### INSTRUCTIONS FOR THE TASK:
Each record here should be printed again exactly; please leave its pictures out.

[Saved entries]
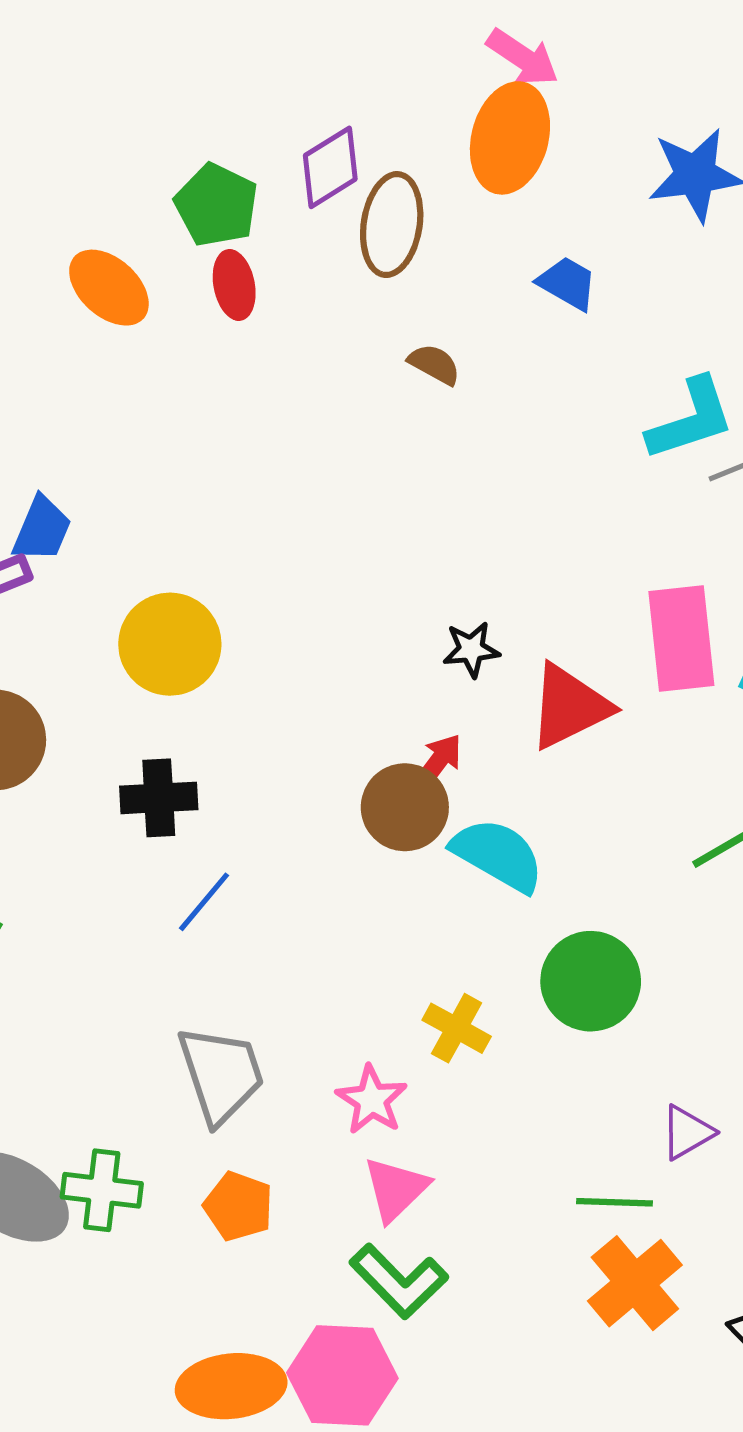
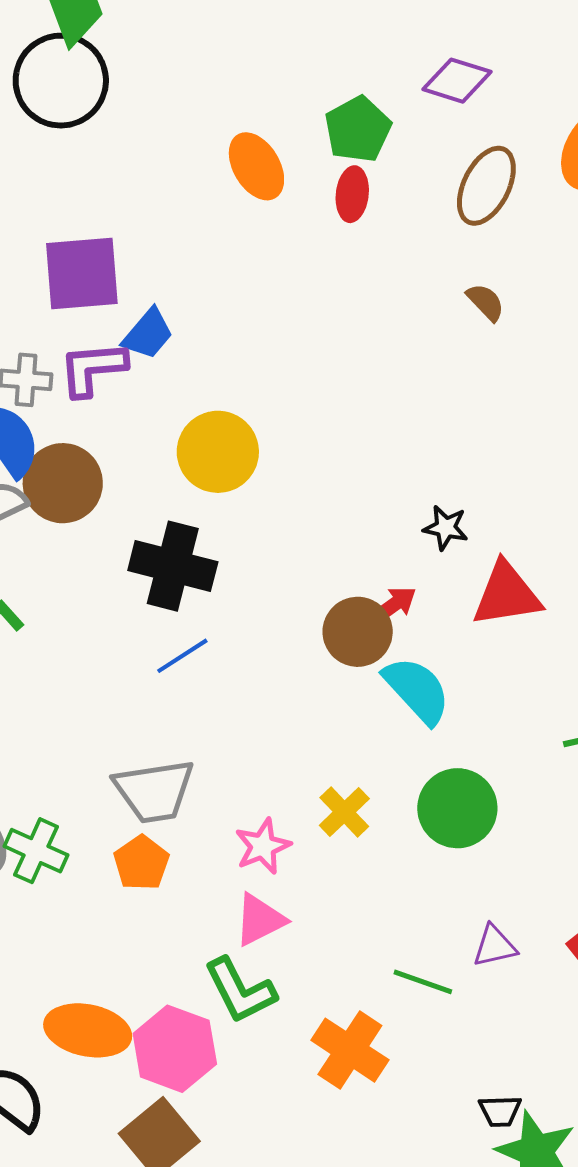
purple diamond: (330, 167) -> (457, 81), moved, turned 32
black cross: (159, 798) -> (173, 566), size x1.4
gray trapezoid: (221, 1074) -> (154, 791), turned 82
orange pentagon: (238, 1206) -> (141, 863), moved
orange cross: (635, 1283) -> (350, 1050), moved, turned -34

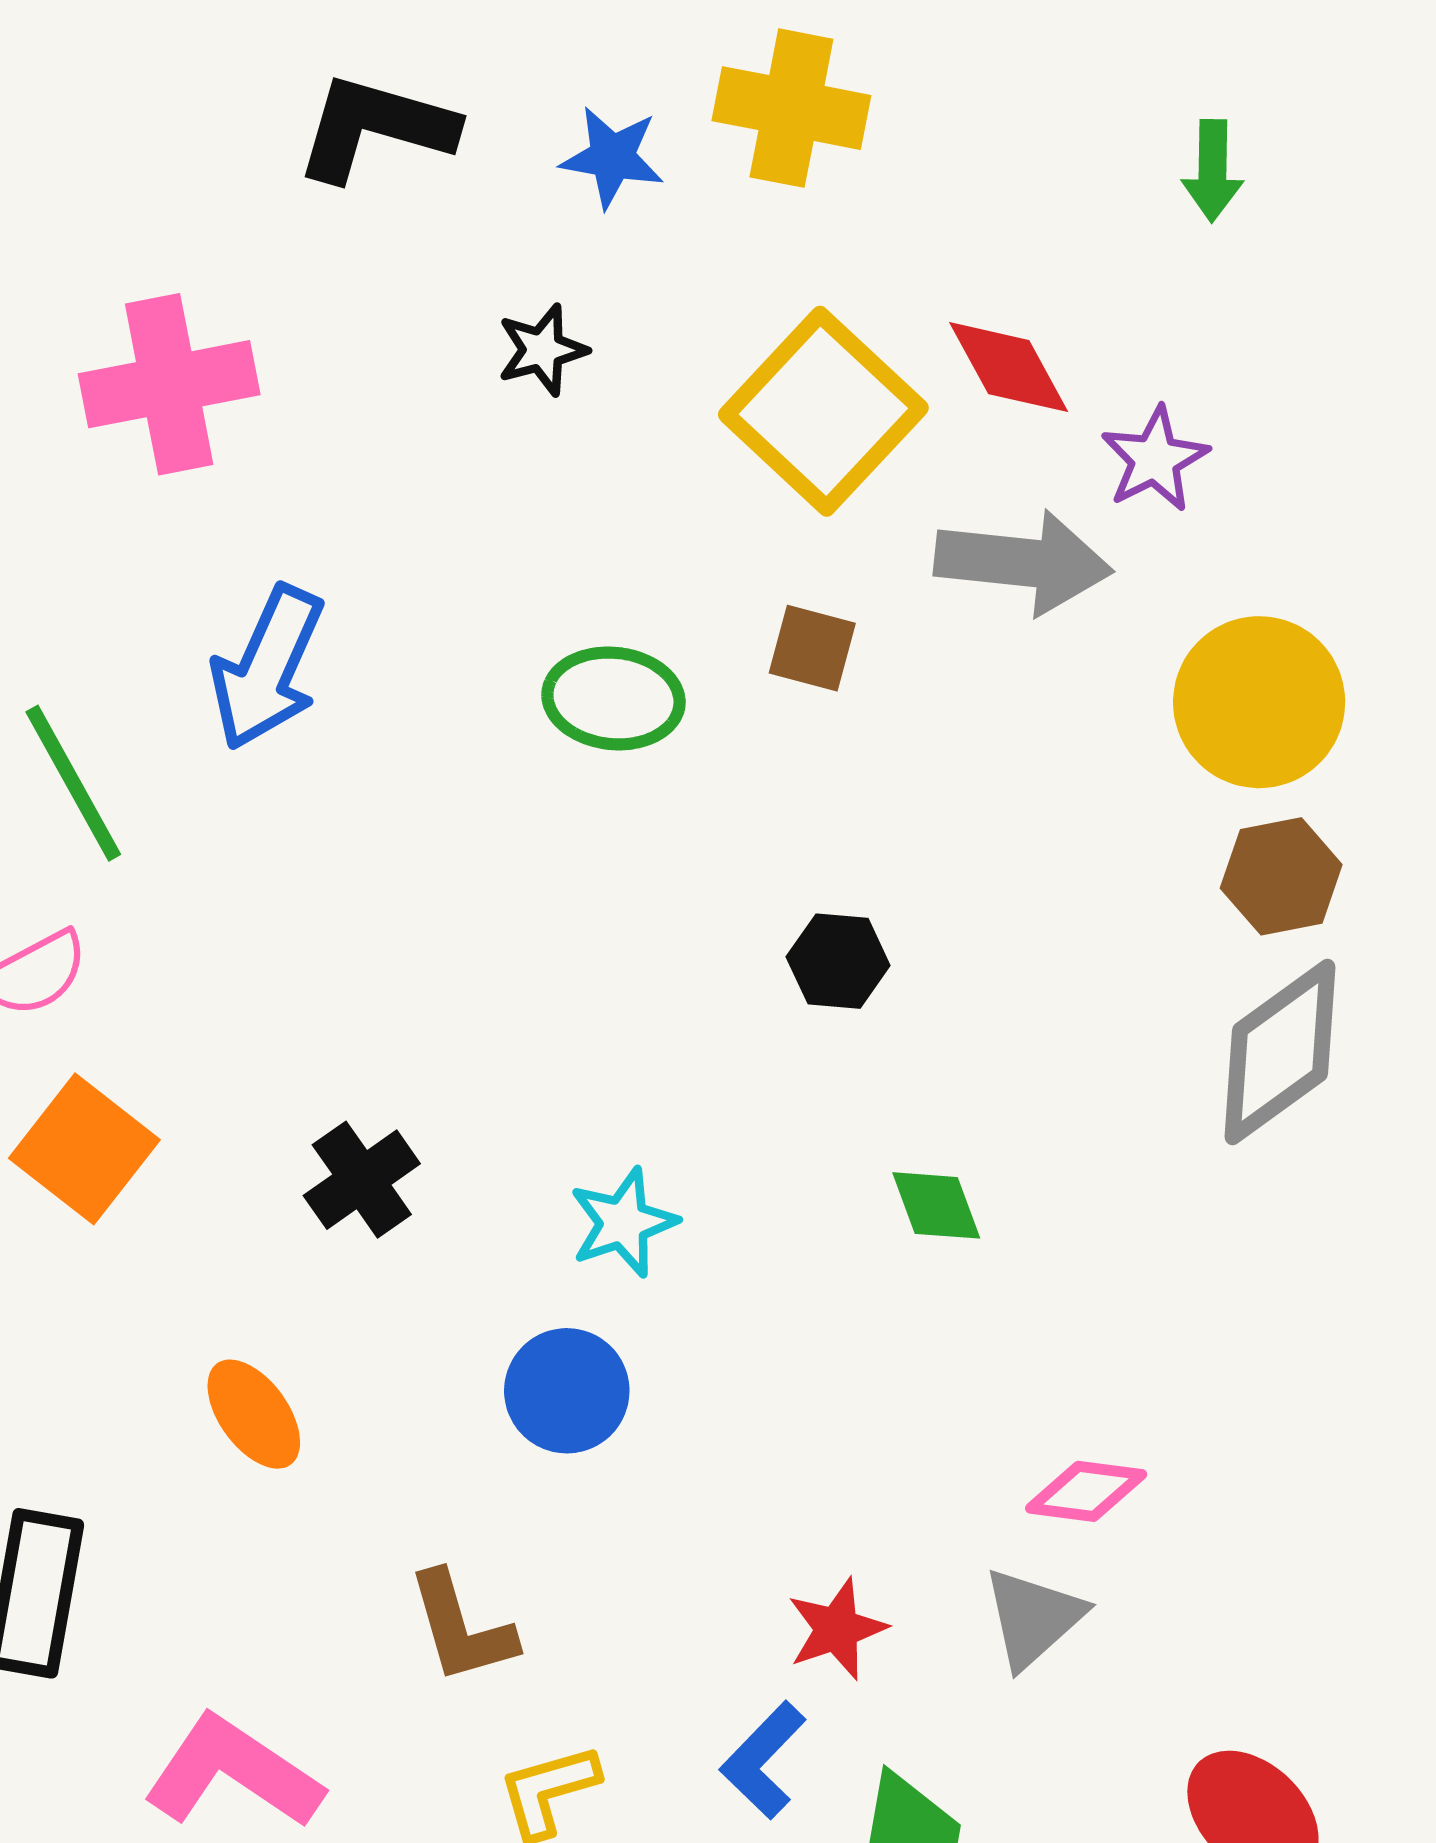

### ANSWER SECTION:
purple diamond: (330, 167) -> (457, 81), moved, turned 32
black cross: (159, 798) -> (173, 566), size x1.4
gray trapezoid: (221, 1074) -> (154, 791), turned 82
orange pentagon: (238, 1206) -> (141, 863), moved
orange cross: (635, 1283) -> (350, 1050), moved, turned -34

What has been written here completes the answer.